> [TASK PROMPT]:
Report all lines from the entries below in which "stained" appears.

== DATA TO USE

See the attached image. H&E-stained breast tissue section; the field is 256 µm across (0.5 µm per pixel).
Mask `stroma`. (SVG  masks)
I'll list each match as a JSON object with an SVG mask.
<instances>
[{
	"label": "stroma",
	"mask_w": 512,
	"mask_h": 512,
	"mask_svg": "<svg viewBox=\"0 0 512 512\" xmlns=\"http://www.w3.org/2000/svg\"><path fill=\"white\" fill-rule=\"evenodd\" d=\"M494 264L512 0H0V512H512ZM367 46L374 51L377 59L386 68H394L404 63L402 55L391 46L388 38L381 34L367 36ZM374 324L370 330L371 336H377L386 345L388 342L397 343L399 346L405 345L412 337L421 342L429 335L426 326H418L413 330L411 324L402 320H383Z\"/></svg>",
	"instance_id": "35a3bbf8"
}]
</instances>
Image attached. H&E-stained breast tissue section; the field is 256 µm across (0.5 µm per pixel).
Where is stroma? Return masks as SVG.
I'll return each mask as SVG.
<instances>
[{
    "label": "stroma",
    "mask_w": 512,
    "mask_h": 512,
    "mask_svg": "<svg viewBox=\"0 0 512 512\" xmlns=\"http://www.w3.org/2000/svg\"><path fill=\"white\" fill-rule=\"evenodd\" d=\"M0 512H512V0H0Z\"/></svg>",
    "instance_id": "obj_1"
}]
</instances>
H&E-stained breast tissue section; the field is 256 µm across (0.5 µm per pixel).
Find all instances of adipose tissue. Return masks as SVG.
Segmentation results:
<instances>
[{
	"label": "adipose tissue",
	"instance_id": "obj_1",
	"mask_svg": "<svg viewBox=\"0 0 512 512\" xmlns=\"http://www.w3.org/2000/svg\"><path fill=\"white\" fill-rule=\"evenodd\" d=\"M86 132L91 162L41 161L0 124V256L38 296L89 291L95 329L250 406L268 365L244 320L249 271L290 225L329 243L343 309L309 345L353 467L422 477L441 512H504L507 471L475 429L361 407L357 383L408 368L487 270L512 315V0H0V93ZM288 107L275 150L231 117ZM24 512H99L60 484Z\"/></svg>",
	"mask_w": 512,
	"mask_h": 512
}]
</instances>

====

> [FINAL RESULT]:
See the attached image. H&E-stained breast tissue section; the field is 256 µm across (0.5 µm per pixel).
Image attached. H&E-stained breast tissue section; the field is 256 µm across (0.5 µm per pixel).
H&E-stained breast tissue section; the field is 256 µm across (0.5 µm per pixel).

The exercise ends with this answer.